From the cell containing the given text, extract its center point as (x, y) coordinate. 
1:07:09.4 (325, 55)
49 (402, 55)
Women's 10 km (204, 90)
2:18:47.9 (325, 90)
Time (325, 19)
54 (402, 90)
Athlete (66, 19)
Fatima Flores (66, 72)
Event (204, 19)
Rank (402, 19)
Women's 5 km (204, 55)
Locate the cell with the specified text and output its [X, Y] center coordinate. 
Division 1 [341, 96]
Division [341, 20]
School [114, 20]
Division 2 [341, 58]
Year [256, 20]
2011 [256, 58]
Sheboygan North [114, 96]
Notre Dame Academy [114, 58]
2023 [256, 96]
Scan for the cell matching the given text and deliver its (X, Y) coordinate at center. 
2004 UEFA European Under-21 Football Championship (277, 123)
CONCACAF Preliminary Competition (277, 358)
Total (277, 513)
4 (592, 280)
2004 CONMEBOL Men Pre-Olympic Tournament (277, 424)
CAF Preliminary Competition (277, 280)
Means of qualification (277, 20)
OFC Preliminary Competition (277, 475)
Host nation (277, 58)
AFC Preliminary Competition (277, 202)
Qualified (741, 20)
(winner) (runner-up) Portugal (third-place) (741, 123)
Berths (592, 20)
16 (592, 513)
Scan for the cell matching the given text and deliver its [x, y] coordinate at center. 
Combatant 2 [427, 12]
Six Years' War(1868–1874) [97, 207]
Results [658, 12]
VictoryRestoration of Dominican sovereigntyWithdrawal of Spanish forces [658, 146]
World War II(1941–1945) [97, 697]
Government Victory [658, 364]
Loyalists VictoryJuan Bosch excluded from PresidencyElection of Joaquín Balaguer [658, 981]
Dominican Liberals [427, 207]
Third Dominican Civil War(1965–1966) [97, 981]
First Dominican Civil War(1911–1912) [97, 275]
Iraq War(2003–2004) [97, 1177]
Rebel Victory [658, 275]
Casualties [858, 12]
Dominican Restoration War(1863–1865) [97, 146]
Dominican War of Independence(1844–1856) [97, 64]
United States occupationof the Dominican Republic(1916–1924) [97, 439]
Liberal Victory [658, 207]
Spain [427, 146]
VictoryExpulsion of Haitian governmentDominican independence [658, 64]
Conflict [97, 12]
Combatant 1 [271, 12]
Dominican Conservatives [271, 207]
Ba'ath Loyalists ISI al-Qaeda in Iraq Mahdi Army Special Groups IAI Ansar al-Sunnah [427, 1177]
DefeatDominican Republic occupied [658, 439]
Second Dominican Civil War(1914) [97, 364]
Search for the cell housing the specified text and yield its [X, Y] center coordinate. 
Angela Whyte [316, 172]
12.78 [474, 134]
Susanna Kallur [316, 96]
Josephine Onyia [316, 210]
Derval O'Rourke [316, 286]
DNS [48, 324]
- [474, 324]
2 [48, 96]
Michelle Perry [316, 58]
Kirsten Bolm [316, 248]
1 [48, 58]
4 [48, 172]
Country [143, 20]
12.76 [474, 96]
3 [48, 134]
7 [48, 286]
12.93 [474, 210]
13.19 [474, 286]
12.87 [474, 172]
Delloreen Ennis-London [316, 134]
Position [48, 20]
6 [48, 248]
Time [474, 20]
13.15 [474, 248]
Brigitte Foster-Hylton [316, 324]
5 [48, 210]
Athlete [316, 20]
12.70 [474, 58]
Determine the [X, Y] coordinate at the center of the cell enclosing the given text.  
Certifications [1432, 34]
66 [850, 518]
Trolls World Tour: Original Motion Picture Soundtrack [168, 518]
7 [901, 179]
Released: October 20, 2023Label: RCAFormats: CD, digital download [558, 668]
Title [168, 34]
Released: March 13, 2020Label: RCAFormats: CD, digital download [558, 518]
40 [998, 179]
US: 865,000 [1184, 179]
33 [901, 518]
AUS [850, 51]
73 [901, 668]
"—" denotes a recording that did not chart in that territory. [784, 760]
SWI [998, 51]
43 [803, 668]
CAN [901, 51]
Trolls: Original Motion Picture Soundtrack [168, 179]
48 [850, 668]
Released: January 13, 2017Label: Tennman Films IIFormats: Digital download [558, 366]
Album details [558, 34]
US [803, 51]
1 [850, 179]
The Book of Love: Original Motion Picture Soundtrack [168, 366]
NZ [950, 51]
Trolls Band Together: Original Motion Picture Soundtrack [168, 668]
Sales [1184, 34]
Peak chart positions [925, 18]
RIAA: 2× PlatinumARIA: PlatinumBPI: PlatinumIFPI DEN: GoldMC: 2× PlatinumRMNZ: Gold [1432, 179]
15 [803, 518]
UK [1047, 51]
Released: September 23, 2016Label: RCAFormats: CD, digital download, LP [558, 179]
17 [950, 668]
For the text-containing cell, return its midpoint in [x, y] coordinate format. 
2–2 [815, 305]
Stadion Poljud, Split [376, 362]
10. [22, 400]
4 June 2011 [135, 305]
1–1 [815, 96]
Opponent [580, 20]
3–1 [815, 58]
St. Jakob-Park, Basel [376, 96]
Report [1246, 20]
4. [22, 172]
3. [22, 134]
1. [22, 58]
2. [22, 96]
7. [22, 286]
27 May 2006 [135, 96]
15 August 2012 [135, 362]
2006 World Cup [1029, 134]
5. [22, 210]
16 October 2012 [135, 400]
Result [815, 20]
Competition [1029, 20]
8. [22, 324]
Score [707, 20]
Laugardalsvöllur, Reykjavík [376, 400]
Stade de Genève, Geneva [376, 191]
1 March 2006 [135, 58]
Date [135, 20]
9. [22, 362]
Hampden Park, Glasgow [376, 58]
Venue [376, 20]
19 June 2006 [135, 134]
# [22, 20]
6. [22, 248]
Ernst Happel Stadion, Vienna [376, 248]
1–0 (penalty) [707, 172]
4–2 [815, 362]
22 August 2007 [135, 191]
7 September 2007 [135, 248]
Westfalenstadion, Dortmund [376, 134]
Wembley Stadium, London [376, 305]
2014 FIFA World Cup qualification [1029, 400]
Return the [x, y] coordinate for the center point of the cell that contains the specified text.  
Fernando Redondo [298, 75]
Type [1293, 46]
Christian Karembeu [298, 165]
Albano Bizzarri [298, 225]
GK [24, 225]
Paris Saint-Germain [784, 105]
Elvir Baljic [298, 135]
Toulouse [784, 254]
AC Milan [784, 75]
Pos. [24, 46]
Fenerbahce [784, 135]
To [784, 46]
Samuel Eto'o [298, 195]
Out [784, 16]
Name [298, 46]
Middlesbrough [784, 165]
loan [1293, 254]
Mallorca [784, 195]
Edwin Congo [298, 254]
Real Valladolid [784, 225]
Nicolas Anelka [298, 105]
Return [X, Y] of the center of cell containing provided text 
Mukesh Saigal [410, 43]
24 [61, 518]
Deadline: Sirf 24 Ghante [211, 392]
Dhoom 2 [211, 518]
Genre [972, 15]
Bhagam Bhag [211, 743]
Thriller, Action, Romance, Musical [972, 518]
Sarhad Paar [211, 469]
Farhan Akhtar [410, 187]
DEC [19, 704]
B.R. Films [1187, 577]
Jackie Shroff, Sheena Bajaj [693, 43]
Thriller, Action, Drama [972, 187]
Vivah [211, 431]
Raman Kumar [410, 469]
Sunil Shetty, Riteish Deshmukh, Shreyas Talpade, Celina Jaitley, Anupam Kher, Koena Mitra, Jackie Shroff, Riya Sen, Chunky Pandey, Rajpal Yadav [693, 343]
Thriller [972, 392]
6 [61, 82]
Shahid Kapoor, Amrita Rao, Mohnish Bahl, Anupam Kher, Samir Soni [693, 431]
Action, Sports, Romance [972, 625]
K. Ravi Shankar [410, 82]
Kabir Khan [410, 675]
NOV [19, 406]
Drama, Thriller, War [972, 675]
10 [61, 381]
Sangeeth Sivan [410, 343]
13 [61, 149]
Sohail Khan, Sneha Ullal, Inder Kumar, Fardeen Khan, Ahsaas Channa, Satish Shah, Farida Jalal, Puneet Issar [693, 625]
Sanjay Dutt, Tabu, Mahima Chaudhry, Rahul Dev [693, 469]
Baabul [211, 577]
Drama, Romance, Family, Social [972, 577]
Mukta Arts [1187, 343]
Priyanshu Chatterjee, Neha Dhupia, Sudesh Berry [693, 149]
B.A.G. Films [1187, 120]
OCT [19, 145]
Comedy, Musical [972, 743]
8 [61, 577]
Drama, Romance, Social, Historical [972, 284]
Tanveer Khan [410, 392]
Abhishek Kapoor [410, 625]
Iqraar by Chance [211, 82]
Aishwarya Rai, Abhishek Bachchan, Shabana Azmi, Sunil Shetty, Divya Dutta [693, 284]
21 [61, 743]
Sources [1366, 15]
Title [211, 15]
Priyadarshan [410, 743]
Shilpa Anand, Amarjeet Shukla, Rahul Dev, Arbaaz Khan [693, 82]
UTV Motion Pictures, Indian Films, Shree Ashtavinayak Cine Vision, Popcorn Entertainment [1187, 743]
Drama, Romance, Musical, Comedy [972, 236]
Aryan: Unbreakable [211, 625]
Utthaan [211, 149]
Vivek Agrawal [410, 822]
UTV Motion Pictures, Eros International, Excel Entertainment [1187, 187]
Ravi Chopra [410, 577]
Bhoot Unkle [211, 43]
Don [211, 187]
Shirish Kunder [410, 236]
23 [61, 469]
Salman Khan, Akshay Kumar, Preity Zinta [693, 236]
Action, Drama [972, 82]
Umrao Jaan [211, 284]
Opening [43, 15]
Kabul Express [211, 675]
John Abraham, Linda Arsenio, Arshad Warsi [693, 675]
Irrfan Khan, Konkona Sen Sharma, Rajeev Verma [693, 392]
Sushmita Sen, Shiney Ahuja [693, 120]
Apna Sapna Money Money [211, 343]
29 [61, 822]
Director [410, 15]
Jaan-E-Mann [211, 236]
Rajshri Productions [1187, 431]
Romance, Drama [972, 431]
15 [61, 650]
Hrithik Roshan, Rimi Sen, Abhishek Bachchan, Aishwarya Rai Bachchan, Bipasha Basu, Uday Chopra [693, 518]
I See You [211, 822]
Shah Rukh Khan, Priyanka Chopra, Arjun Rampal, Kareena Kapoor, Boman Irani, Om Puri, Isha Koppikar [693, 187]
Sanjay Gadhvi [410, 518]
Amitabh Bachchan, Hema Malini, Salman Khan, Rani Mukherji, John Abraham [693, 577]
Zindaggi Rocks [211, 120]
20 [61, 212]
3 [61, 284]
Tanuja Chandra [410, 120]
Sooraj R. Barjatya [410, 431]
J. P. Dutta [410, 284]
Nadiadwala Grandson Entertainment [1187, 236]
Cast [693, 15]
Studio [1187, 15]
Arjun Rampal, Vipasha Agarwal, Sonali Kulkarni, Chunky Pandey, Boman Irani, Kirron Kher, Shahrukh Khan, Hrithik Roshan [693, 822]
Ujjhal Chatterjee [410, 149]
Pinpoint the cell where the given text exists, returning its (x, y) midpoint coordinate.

BRIEF »
Repeat verbatim the part of the material that opens with its first line and closes with the line containing "2004 CONMEBOL Men", including both of those lines.

TASK SOLUTION »
From the cell containing the given text, extract its center point as (x, y) coordinate. 
1:07:09.4 (325, 55)
49 (402, 55)
Women's 10 km (204, 90)
2:18:47.9 (325, 90)
Time (325, 19)
54 (402, 90)
Athlete (66, 19)
Fatima Flores (66, 72)
Event (204, 19)
Rank (402, 19)
Women's 5 km (204, 55)
Locate the cell with the specified text and output its [X, Y] center coordinate. 
Division 1 [341, 96]
Division [341, 20]
School [114, 20]
Division 2 [341, 58]
Year [256, 20]
2011 [256, 58]
Sheboygan North [114, 96]
Notre Dame Academy [114, 58]
2023 [256, 96]
Scan for the cell matching the given text and deliver its (X, Y) coordinate at center. 
2004 UEFA European Under-21 Football Championship (277, 123)
CONCACAF Preliminary Competition (277, 358)
Total (277, 513)
4 (592, 280)
2004 CONMEBOL Men Pre-Olympic Tournament (277, 424)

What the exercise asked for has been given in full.